What you should do
Return all the data exactly, keeping the pictures out.

Dataset section

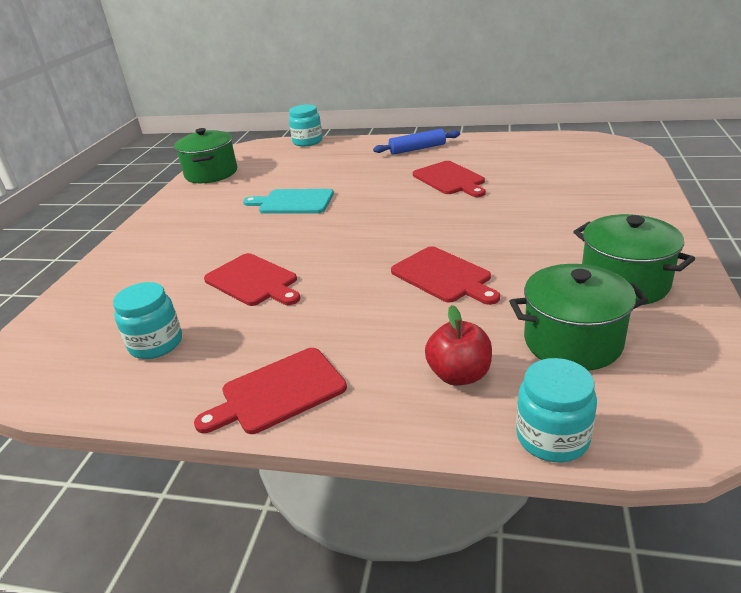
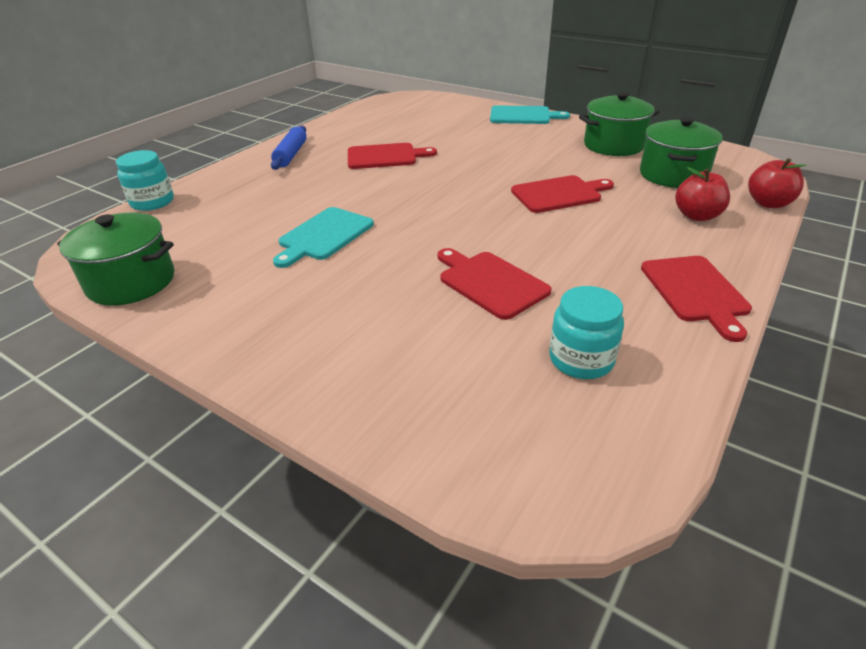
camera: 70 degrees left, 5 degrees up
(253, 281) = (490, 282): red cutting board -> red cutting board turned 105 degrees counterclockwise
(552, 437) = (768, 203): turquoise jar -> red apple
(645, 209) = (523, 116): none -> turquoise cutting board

Exercise response
camera: 70 degrees left, 5 degrees up
(253, 281) = (490, 282): red cutting board -> red cutting board turned 105 degrees counterclockwise
(552, 437) = (768, 203): turquoise jar -> red apple
(645, 209) = (523, 116): none -> turquoise cutting board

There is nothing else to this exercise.